Task requirements: Retype the data exactly, skipping any picture in it.

Dataset content:
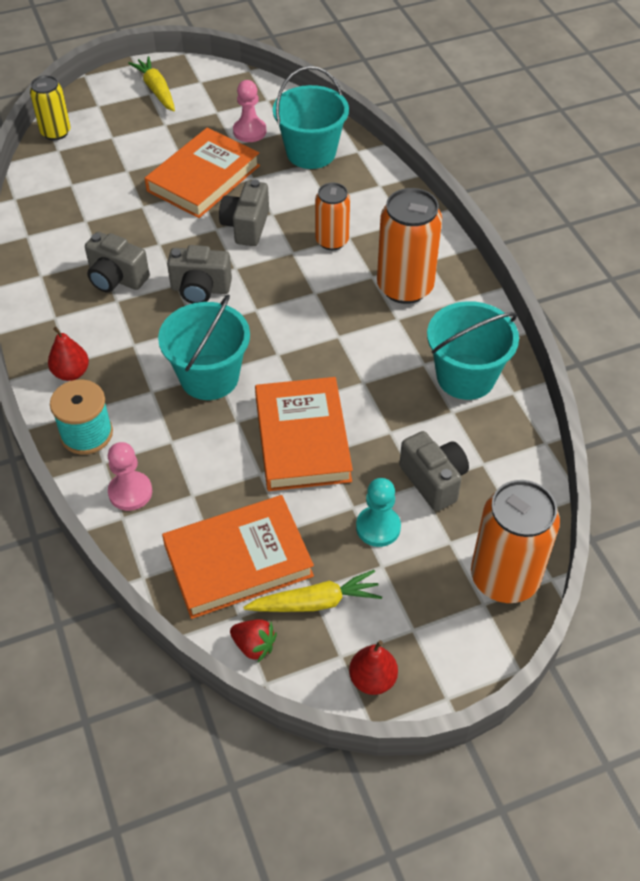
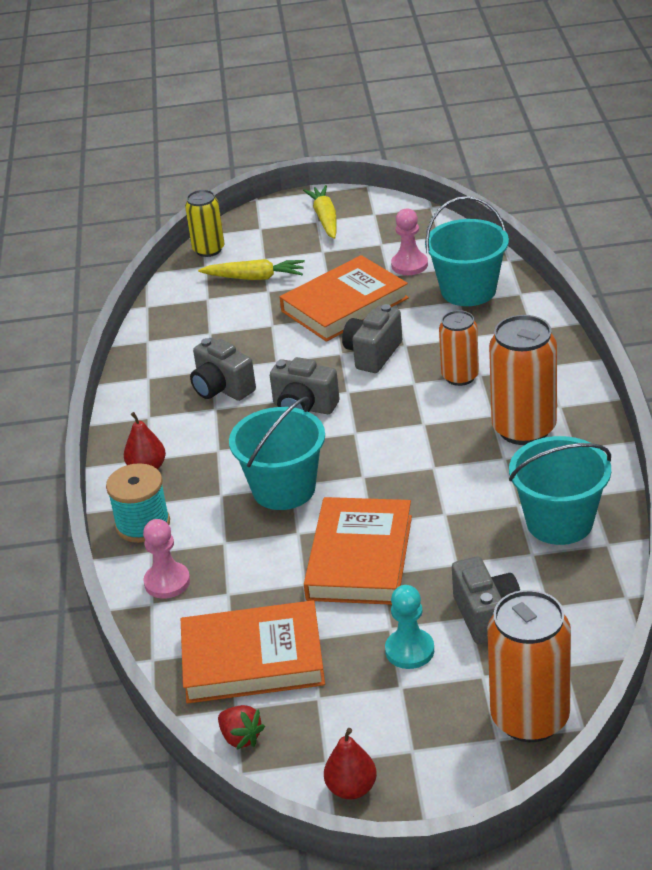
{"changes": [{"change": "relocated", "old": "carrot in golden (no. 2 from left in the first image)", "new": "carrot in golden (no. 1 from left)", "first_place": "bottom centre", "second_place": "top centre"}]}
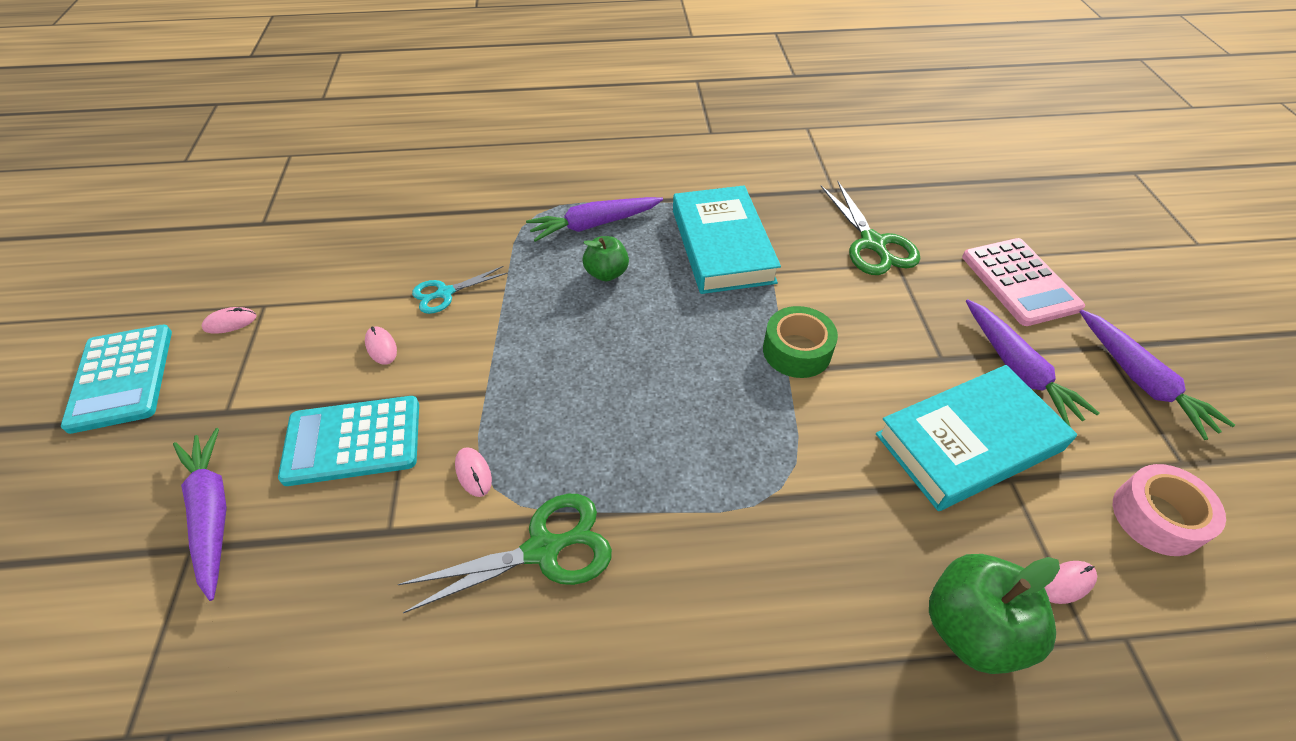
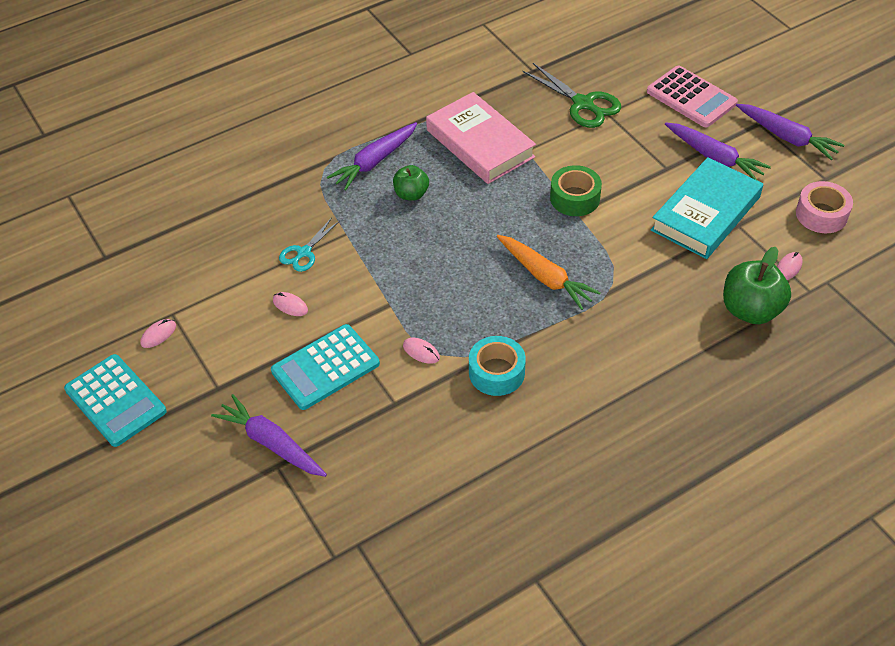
{"changes": [{"change": "colour", "old": "book in aqua (no. 1 from left)", "new": "book in pink", "first_place": "top centre", "second_place": "top centre"}, {"change": "exchanged", "old": "shears in green (no. 1 from left)", "new": "sticky tape in aqua", "first_place": "bottom centre", "second_place": "centre"}, {"change": "appeared", "new": "carrot in orange-coloured", "second_place": "centre"}]}
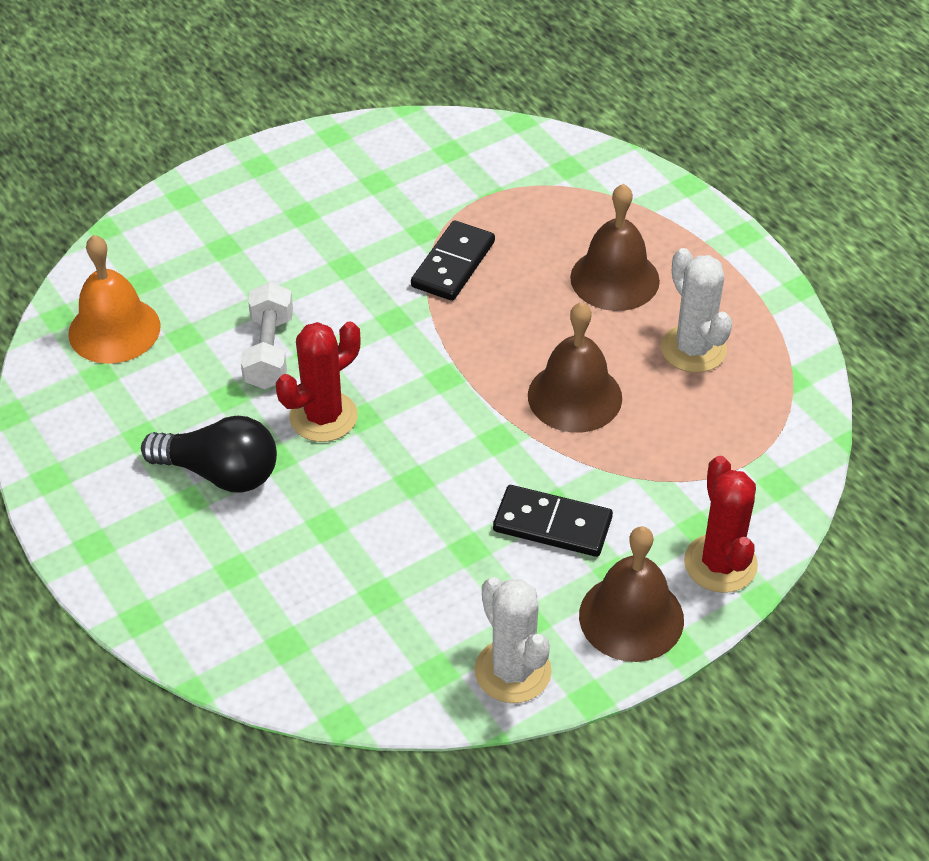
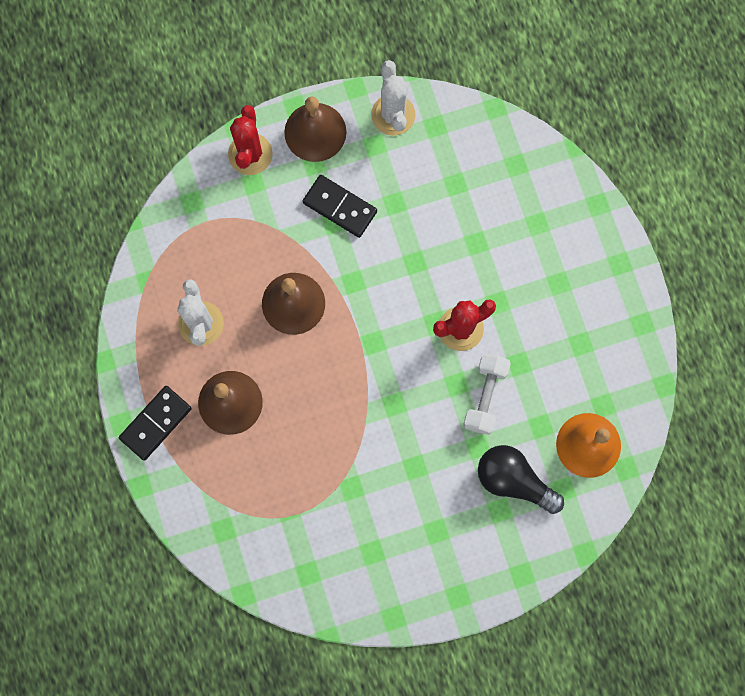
{"changes": [{"change": "relocated", "old": "domino piece in black (no. 1 from left)", "first_place": "top centre", "second_place": "middle left"}, {"change": "relocated", "old": "light bulb in black", "first_place": "middle left", "second_place": "bottom right"}]}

The completed task:
{"changes": [{"change": "relocated", "old": "carrot in golden (no. 2 from left in the first image)", "new": "carrot in golden (no. 1 from left)", "first_place": "bottom centre", "second_place": "top centre"}]}
{"changes": [{"change": "colour", "old": "book in aqua (no. 1 from left)", "new": "book in pink", "first_place": "top centre", "second_place": "top centre"}, {"change": "exchanged", "old": "shears in green (no. 1 from left)", "new": "sticky tape in aqua", "first_place": "bottom centre", "second_place": "centre"}, {"change": "appeared", "new": "carrot in orange-coloured", "second_place": "centre"}]}
{"changes": [{"change": "relocated", "old": "domino piece in black (no. 1 from left)", "first_place": "top centre", "second_place": "middle left"}, {"change": "relocated", "old": "light bulb in black", "first_place": "middle left", "second_place": "bottom right"}]}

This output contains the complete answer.